• Working data
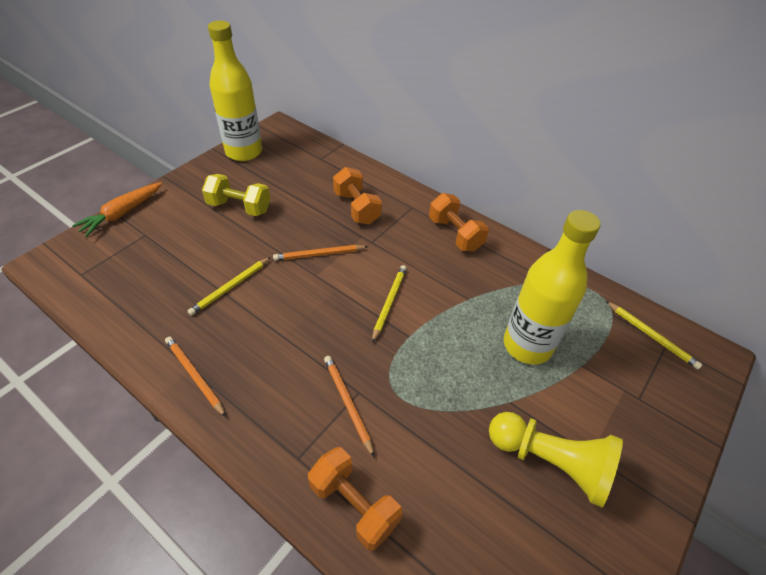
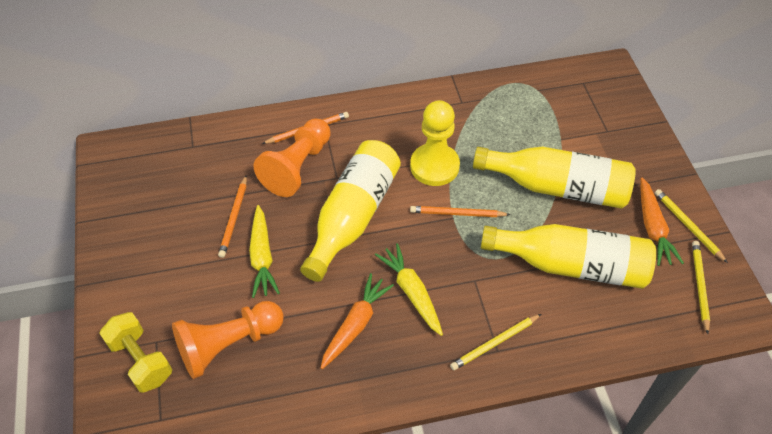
orange carrot: [72,182,162,237] = 1 -> [321,273,394,369] [640,178,684,266] = 2
orange dumbbell: [308,447,402,551] [333,167,382,224] [429,193,489,251] = 3 -> none = 0
orange pawn: none = 0 -> [172,301,284,379] [253,119,331,197] = 2
yellow bottle: [208,21,262,161] [504,210,601,364] = 2 -> [300,140,401,282] [473,147,636,209] [481,224,656,289] = 3
yellow carrot: none = 0 -> [249,205,280,298] [375,243,443,336] = 2

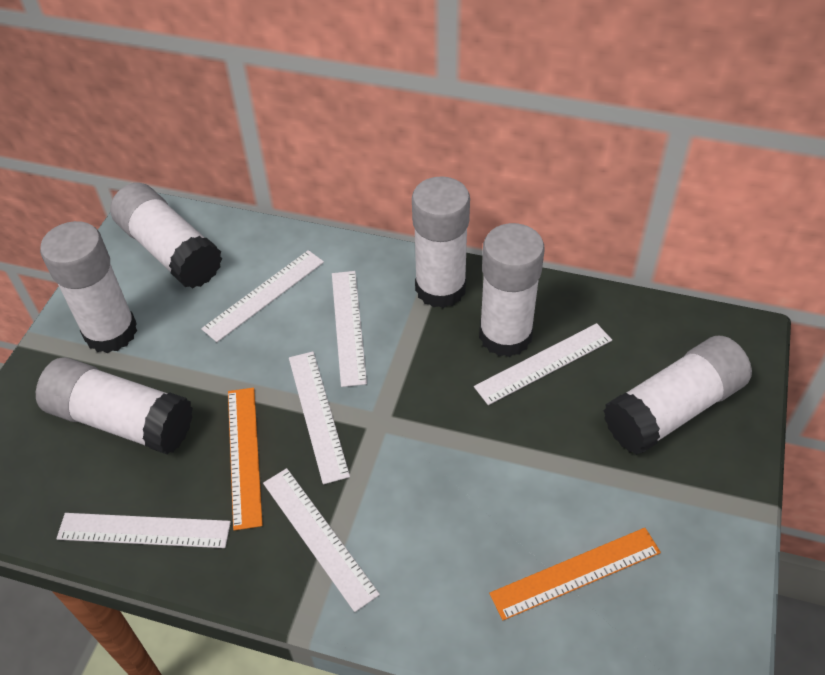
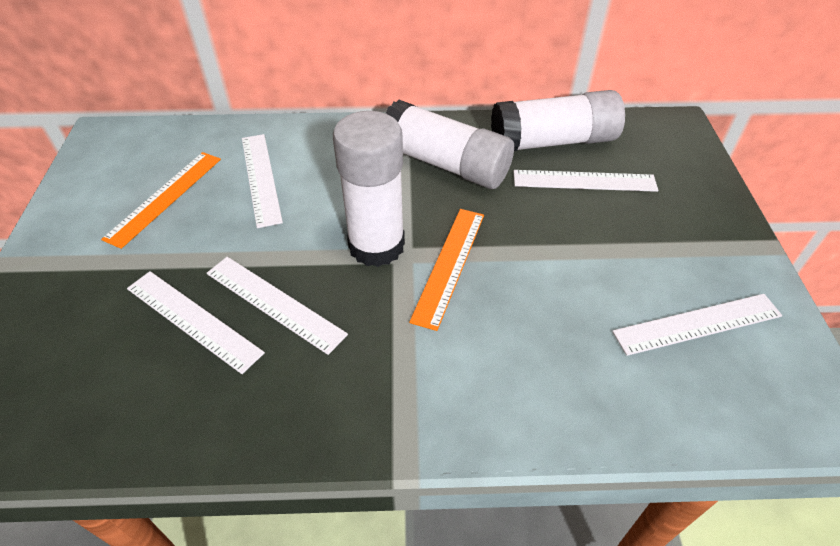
white glue stick: [36,357,193,454] [40,221,137,353] [110,183,222,289] [412,176,470,308] [479,223,545,357] [603,336,752,455] = 6 -> [333,111,405,267] [386,100,514,189] [491,90,625,151] = 3
white ruler: [56,513,231,548] [201,250,324,342] [263,468,380,612] [289,351,350,484] [332,271,367,387] [474,323,612,405] = 6 -> [127,271,265,374] [207,257,348,355] [242,134,283,228] [513,170,658,192] [612,294,782,356] = 5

• Directions
Your copy should hold only the lines above from the one containing "yellow carrot: none" through the one containing "white glue stick: [36,357,193,454]", exactly as written and free of pictures.

• Response to the exercise
yellow carrot: none = 0 -> [249,205,280,298] [375,243,443,336] = 2

white glue stick: [36,357,193,454] [40,221,137,353] [110,183,222,289] [412,176,470,308] [479,223,545,357] [603,336,752,455] = 6 -> [333,111,405,267] [386,100,514,189] [491,90,625,151] = 3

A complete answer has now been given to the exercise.